*** Supplied information

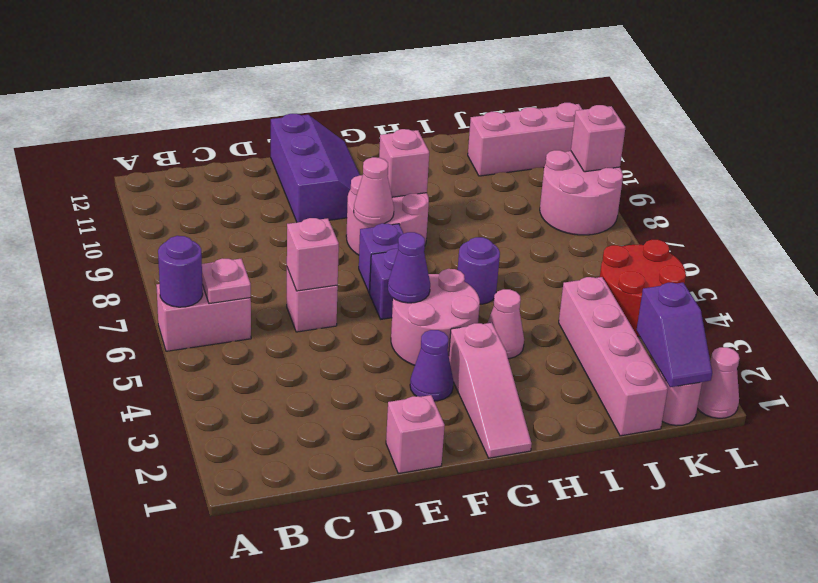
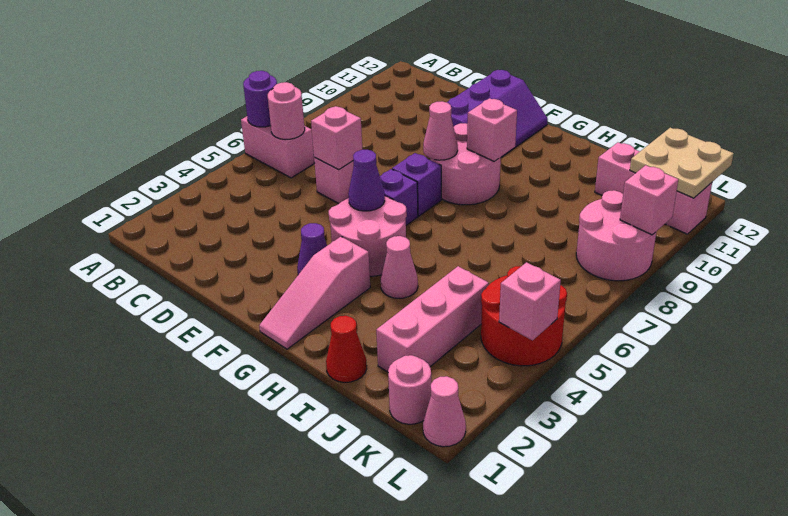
pink 1x1 plate [202,258,251,304] -> pink 1x1 round brick [268,82,305,140]
pink 1x1 brick [386,395,445,474] -> pink 1x1 brick moved to [499,262,561,341]
purple 1x1 round brick [458,237,500,304] -> none
none -> red 1x1 cone [326,316,367,382]
pink 1x4 brick [559,277,668,436] -> pink 1x3 brick [376,266,489,372]
purple 1x2 slope [636,283,712,387] -> none
none -> tan 2x2 plate [630,128,734,198]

******

Problem requirements:
Where the string "brick" occurs in a line of the listing, copy the line.

Task solution:
pink 1x1 plate [202,258,251,304] -> pink 1x1 round brick [268,82,305,140]
pink 1x1 brick [386,395,445,474] -> pink 1x1 brick moved to [499,262,561,341]
purple 1x1 round brick [458,237,500,304] -> none
pink 1x4 brick [559,277,668,436] -> pink 1x3 brick [376,266,489,372]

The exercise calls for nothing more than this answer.